▶ **Your goal**
Match the word "tile". Return each line of the data below where it appears.

Stored records
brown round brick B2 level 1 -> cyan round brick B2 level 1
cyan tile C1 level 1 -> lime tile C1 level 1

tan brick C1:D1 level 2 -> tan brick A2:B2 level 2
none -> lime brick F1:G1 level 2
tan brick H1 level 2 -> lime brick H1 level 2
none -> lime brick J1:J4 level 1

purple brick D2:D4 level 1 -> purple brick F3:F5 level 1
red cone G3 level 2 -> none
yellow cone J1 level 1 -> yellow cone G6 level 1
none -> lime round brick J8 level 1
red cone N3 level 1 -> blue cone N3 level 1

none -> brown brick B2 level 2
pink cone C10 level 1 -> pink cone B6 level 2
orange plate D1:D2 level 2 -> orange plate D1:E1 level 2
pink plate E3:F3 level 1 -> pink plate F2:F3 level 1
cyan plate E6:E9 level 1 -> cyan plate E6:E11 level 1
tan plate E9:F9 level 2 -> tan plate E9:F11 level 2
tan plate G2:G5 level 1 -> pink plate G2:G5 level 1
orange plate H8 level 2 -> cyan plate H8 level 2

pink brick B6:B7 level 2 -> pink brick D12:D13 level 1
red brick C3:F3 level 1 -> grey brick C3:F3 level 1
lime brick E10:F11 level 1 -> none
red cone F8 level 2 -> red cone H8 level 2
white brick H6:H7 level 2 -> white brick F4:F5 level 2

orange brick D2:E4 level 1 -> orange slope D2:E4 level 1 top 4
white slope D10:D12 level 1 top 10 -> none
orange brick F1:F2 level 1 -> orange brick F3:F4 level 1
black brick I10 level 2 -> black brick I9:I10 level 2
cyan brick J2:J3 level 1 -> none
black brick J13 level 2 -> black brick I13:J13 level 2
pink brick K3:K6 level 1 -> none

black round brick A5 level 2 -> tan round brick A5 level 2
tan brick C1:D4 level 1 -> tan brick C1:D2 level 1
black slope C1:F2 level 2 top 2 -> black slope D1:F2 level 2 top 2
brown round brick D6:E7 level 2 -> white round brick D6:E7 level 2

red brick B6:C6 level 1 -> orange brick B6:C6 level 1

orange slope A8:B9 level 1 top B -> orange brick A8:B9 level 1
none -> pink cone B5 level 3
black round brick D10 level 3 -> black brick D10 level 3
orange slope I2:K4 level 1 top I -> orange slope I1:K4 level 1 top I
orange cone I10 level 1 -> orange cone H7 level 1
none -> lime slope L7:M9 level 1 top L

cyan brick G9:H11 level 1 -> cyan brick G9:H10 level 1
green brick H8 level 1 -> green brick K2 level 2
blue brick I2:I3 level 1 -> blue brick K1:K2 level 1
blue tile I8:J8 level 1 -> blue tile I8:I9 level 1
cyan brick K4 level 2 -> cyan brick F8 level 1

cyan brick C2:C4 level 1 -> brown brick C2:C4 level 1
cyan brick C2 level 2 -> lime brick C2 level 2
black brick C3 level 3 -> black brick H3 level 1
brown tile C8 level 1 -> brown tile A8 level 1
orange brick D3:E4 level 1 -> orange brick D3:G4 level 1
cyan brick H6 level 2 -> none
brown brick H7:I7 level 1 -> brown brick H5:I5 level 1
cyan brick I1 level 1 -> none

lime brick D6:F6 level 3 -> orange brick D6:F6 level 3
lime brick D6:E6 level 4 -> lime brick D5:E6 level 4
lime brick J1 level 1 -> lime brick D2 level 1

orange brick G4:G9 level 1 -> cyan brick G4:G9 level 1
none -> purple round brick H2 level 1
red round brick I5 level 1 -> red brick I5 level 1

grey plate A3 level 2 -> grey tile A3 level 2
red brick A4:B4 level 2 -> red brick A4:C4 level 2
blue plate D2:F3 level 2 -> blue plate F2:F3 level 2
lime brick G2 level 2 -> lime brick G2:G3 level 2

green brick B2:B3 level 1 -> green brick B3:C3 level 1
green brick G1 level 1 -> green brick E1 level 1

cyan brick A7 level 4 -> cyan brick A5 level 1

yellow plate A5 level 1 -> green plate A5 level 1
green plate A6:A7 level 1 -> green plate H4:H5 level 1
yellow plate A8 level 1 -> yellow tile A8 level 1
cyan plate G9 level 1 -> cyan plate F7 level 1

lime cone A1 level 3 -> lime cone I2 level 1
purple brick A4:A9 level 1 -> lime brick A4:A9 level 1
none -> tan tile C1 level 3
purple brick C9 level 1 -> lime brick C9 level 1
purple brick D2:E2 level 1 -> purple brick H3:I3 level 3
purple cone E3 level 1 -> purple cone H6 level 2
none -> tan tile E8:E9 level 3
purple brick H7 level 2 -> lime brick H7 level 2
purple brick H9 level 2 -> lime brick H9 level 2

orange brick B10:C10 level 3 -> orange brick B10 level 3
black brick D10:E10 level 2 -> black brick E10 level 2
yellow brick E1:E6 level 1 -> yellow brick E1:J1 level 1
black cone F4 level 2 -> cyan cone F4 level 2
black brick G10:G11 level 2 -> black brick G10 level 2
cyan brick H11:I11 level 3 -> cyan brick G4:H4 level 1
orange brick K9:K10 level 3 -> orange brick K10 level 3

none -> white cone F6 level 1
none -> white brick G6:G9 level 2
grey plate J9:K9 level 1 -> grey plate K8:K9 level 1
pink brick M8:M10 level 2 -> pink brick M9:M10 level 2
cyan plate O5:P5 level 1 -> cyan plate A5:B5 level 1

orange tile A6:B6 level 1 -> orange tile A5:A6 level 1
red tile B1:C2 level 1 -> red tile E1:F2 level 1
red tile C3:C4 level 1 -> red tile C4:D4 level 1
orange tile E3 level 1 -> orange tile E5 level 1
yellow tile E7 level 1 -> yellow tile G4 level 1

▶ **Exercise output**
cyan tile C1 level 1 -> lime tile C1 level 1
blue tile I8:J8 level 1 -> blue tile I8:I9 level 1
brown tile C8 level 1 -> brown tile A8 level 1
grey plate A3 level 2 -> grey tile A3 level 2
yellow plate A8 level 1 -> yellow tile A8 level 1
none -> tan tile C1 level 3
none -> tan tile E8:E9 level 3
orange tile A6:B6 level 1 -> orange tile A5:A6 level 1
red tile B1:C2 level 1 -> red tile E1:F2 level 1
red tile C3:C4 level 1 -> red tile C4:D4 level 1
orange tile E3 level 1 -> orange tile E5 level 1
yellow tile E7 level 1 -> yellow tile G4 level 1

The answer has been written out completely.